(Saved entries)
────────

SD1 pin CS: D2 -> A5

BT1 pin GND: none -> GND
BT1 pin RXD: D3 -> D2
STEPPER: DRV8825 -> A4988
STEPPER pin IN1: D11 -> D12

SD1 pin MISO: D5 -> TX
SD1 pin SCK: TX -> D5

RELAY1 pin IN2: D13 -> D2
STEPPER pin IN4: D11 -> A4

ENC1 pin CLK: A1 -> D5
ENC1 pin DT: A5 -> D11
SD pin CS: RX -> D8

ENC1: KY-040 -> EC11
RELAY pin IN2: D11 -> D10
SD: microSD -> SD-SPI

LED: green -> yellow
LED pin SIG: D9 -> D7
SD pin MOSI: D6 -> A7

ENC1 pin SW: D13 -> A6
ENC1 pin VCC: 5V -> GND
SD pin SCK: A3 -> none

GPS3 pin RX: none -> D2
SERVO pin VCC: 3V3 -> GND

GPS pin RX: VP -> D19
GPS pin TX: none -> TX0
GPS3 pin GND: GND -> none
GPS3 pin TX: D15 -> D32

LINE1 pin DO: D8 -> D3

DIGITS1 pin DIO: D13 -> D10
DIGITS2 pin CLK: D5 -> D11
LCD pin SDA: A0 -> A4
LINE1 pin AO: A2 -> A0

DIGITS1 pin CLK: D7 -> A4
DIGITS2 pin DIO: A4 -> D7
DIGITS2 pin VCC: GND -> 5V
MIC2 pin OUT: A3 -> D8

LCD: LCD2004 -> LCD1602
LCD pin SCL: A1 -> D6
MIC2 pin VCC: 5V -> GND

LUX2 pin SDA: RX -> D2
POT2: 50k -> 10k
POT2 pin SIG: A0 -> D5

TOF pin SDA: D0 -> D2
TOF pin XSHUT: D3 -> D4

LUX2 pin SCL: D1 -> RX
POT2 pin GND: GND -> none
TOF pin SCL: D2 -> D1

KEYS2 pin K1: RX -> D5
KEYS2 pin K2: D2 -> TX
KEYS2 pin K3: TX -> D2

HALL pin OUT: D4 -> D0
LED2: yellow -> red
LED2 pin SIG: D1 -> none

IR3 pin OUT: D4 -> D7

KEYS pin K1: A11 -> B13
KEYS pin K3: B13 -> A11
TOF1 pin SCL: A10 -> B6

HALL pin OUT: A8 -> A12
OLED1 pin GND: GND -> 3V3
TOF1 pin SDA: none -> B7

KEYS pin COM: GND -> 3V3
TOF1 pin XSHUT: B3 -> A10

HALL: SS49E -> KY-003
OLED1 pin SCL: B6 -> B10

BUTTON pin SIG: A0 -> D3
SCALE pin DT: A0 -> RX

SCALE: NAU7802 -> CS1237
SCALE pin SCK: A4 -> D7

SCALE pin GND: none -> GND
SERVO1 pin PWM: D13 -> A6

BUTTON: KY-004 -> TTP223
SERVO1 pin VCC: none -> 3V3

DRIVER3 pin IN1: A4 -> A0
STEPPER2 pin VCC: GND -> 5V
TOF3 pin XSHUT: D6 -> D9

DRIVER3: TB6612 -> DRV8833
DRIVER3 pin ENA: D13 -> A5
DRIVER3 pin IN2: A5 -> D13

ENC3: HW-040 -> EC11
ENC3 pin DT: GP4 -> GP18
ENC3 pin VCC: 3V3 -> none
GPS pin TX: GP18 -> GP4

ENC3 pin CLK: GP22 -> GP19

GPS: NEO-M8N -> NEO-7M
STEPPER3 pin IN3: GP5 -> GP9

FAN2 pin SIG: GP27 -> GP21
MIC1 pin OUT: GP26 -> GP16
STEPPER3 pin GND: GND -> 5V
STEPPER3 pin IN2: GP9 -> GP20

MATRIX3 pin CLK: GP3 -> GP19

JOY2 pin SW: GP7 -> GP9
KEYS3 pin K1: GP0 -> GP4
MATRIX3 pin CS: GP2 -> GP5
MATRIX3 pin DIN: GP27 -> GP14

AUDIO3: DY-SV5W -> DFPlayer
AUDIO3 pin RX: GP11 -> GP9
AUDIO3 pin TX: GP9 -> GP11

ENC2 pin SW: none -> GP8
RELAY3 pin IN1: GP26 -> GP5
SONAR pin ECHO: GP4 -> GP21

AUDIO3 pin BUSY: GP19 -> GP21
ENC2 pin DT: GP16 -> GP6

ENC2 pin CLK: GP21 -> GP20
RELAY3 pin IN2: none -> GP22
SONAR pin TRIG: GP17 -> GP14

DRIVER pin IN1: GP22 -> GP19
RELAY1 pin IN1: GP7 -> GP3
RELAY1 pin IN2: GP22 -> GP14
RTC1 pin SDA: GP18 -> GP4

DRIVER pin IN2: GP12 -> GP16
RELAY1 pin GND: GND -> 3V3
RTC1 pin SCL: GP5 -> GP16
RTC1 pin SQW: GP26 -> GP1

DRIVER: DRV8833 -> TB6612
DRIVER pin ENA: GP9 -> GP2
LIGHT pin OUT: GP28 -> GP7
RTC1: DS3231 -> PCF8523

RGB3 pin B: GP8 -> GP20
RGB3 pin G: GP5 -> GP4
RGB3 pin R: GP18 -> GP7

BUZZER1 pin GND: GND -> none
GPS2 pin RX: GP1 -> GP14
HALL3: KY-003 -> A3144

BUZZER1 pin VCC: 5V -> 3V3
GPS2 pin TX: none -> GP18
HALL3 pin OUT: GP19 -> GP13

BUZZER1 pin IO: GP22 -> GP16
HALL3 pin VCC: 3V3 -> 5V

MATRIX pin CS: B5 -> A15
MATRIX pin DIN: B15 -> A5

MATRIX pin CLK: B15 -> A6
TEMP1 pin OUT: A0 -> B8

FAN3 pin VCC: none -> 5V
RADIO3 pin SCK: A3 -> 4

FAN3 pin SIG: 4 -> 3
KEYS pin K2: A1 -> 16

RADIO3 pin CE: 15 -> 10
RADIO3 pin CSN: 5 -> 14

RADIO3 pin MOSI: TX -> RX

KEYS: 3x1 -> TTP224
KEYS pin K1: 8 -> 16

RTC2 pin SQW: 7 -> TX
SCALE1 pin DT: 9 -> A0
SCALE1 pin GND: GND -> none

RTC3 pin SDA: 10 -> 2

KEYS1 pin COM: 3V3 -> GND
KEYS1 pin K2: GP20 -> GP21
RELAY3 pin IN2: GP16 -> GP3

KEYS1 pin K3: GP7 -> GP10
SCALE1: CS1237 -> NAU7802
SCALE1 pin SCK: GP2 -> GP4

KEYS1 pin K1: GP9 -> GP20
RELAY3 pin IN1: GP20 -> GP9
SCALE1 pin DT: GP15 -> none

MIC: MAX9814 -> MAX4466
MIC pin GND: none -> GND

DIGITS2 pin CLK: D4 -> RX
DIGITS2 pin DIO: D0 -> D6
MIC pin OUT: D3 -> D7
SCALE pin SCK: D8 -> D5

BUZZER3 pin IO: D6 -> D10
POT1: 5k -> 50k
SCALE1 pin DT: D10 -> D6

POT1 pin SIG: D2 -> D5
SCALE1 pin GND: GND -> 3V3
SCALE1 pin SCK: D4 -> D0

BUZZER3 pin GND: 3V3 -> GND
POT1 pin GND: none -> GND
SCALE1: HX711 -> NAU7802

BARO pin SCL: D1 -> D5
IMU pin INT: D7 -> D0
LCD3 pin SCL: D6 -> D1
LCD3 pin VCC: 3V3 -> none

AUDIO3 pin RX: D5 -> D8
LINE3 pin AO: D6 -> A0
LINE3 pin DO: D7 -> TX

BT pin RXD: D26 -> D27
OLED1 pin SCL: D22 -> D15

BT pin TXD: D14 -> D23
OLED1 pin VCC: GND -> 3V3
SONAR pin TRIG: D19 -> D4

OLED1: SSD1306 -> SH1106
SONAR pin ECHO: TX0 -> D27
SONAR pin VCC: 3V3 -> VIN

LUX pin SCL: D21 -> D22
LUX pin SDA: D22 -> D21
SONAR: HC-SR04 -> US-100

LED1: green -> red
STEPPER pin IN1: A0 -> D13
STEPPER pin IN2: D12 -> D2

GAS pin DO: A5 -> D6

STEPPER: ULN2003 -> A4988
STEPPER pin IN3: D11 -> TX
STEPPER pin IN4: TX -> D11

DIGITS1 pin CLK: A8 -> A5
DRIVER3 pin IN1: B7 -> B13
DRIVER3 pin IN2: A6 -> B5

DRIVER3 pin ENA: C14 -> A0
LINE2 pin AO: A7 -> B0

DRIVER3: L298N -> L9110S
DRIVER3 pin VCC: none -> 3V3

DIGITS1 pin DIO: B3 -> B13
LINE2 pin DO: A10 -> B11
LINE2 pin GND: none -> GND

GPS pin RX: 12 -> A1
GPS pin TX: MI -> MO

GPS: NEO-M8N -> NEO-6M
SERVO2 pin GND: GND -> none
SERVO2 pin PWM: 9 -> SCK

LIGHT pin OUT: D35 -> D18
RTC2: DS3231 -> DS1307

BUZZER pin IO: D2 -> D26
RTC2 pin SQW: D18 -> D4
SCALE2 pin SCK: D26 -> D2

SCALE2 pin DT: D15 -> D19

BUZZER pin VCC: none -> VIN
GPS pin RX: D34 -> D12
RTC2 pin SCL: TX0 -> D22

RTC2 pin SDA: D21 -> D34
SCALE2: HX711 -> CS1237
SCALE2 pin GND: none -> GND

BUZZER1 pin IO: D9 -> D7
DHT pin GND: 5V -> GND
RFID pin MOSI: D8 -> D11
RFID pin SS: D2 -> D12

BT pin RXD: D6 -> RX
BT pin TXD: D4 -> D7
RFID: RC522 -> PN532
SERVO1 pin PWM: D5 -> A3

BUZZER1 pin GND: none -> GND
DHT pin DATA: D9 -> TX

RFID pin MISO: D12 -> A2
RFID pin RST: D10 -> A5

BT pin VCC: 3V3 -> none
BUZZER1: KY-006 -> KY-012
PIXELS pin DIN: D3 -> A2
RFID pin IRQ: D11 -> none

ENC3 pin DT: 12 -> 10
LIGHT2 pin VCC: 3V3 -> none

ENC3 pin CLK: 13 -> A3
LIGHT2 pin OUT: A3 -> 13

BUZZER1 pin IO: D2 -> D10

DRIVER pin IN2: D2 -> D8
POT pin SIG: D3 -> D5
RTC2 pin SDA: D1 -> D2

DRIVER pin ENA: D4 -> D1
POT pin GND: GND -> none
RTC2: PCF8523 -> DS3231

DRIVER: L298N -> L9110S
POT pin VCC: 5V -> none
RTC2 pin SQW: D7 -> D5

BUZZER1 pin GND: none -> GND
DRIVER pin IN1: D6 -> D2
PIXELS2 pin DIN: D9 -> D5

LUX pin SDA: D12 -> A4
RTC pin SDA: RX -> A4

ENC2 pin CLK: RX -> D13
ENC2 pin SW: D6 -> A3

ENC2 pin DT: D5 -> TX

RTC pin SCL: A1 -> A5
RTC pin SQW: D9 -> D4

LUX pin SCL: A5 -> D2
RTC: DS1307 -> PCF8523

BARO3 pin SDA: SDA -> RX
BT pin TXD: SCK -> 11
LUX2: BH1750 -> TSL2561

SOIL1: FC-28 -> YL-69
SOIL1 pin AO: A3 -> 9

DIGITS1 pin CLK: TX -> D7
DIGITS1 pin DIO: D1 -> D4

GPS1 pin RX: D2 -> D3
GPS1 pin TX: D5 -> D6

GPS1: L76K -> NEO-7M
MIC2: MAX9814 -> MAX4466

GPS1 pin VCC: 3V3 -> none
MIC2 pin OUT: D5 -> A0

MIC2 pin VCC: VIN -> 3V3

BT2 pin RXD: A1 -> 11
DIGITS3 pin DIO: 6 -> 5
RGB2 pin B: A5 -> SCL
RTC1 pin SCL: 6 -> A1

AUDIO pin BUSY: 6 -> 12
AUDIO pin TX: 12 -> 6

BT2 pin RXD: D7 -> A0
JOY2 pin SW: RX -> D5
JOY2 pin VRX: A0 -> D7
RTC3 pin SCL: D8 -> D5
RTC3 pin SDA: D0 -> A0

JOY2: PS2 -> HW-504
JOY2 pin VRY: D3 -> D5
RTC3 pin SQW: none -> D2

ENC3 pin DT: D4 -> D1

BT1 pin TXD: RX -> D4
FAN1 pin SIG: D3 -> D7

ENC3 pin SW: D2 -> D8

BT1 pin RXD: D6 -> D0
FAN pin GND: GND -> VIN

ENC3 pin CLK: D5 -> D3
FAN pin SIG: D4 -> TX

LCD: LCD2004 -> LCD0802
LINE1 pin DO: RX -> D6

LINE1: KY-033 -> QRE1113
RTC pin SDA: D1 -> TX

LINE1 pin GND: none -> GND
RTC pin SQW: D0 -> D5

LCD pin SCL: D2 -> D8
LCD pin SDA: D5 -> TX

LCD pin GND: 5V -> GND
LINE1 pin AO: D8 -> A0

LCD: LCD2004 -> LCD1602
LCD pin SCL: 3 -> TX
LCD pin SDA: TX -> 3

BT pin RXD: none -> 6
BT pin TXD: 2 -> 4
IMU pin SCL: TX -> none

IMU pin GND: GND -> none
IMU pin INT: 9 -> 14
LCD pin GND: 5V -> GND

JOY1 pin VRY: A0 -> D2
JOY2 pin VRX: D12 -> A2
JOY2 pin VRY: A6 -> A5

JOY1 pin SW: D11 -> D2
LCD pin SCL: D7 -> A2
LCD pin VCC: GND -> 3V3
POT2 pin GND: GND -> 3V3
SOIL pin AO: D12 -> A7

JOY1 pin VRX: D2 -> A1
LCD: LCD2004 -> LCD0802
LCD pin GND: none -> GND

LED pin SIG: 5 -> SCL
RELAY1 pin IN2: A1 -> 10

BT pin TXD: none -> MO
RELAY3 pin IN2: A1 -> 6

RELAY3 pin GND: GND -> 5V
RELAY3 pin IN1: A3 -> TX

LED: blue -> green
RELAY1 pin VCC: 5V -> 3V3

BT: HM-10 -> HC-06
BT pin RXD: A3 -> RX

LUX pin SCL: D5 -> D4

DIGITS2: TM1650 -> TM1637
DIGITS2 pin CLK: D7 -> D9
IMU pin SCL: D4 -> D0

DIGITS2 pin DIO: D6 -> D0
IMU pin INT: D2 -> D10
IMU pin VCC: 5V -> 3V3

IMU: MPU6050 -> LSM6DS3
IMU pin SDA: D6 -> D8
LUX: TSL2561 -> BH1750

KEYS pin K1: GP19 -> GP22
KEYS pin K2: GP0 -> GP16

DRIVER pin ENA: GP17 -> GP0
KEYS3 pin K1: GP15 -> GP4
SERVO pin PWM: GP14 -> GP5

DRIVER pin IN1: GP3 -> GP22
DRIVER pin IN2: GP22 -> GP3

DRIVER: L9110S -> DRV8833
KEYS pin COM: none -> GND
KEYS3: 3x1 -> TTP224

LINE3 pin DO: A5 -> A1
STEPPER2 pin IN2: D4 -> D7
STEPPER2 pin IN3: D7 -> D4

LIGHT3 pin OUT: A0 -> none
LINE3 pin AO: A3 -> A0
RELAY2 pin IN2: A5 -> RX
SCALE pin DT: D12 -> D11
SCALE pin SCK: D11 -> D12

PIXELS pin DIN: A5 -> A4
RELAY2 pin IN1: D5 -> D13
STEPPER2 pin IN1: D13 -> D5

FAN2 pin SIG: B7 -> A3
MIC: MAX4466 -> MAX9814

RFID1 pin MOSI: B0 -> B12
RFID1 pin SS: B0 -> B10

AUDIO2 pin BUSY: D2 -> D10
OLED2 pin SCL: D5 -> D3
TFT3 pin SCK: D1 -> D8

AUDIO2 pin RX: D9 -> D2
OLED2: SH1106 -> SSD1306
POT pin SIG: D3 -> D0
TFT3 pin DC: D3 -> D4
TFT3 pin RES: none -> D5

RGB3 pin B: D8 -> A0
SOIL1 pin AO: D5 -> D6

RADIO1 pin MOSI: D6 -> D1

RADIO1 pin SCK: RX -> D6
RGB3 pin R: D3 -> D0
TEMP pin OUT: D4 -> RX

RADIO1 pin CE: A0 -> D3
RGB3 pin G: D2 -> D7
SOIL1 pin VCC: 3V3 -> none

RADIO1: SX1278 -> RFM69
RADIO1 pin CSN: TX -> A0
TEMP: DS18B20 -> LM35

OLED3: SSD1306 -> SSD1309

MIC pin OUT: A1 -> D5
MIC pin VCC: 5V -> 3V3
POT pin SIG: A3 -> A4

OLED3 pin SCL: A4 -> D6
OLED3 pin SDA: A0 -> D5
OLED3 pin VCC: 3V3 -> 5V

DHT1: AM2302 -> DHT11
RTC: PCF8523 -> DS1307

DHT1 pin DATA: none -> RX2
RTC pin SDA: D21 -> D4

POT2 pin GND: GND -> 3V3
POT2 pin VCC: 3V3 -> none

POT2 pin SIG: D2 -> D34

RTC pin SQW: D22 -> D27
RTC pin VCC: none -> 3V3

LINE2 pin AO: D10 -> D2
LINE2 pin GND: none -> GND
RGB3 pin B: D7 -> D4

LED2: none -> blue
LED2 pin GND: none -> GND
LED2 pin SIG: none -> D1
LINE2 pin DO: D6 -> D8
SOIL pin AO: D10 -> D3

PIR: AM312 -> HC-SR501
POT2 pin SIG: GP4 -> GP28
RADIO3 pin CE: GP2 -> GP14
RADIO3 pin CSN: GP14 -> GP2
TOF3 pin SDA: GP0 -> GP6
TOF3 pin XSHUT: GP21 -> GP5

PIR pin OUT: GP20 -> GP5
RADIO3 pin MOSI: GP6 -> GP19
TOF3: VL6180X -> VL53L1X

────────

WHAT TO PRODUCE: Wherever the line holding "DRIVER pin ENA: D4 -> D1" falls in the entries above, copy exactly from it through the line holding "FAN pin SIG: D4 -> TX", inclusive, and add nothing.

TASK ANSWER:
DRIVER pin ENA: D4 -> D1
POT pin GND: GND -> none
RTC2: PCF8523 -> DS3231

DRIVER: L298N -> L9110S
POT pin VCC: 5V -> none
RTC2 pin SQW: D7 -> D5

BUZZER1 pin GND: none -> GND
DRIVER pin IN1: D6 -> D2
PIXELS2 pin DIN: D9 -> D5

LUX pin SDA: D12 -> A4
RTC pin SDA: RX -> A4

ENC2 pin CLK: RX -> D13
ENC2 pin SW: D6 -> A3

ENC2 pin DT: D5 -> TX

RTC pin SCL: A1 -> A5
RTC pin SQW: D9 -> D4

LUX pin SCL: A5 -> D2
RTC: DS1307 -> PCF8523

BARO3 pin SDA: SDA -> RX
BT pin TXD: SCK -> 11
LUX2: BH1750 -> TSL2561

SOIL1: FC-28 -> YL-69
SOIL1 pin AO: A3 -> 9

DIGITS1 pin CLK: TX -> D7
DIGITS1 pin DIO: D1 -> D4

GPS1 pin RX: D2 -> D3
GPS1 pin TX: D5 -> D6

GPS1: L76K -> NEO-7M
MIC2: MAX9814 -> MAX4466

GPS1 pin VCC: 3V3 -> none
MIC2 pin OUT: D5 -> A0

MIC2 pin VCC: VIN -> 3V3

BT2 pin RXD: A1 -> 11
DIGITS3 pin DIO: 6 -> 5
RGB2 pin B: A5 -> SCL
RTC1 pin SCL: 6 -> A1

AUDIO pin BUSY: 6 -> 12
AUDIO pin TX: 12 -> 6

BT2 pin RXD: D7 -> A0
JOY2 pin SW: RX -> D5
JOY2 pin VRX: A0 -> D7
RTC3 pin SCL: D8 -> D5
RTC3 pin SDA: D0 -> A0

JOY2: PS2 -> HW-504
JOY2 pin VRY: D3 -> D5
RTC3 pin SQW: none -> D2

ENC3 pin DT: D4 -> D1

BT1 pin TXD: RX -> D4
FAN1 pin SIG: D3 -> D7

ENC3 pin SW: D2 -> D8

BT1 pin RXD: D6 -> D0
FAN pin GND: GND -> VIN

ENC3 pin CLK: D5 -> D3
FAN pin SIG: D4 -> TX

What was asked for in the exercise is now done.